*** Given information ***

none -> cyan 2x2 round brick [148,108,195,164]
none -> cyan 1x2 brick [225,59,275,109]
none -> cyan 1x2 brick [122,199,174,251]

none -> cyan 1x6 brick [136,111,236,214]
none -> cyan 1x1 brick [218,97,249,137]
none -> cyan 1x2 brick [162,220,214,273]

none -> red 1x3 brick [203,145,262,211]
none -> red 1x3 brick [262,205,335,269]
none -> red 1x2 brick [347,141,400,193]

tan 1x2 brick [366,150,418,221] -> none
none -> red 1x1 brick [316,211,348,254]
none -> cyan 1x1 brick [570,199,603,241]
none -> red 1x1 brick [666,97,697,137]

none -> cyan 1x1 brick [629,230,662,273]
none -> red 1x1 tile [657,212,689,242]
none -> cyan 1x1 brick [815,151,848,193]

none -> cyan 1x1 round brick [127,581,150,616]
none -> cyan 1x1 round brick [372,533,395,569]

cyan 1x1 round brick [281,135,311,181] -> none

***

> _Work item_
Starting at the line that contains "none -> red 1x1 brick [316,211,348,254]", retype every line through the end of the records exactly, and nothing else.

> _Result of the exercise_
none -> red 1x1 brick [316,211,348,254]
none -> cyan 1x1 brick [570,199,603,241]
none -> red 1x1 brick [666,97,697,137]

none -> cyan 1x1 brick [629,230,662,273]
none -> red 1x1 tile [657,212,689,242]
none -> cyan 1x1 brick [815,151,848,193]

none -> cyan 1x1 round brick [127,581,150,616]
none -> cyan 1x1 round brick [372,533,395,569]

cyan 1x1 round brick [281,135,311,181] -> none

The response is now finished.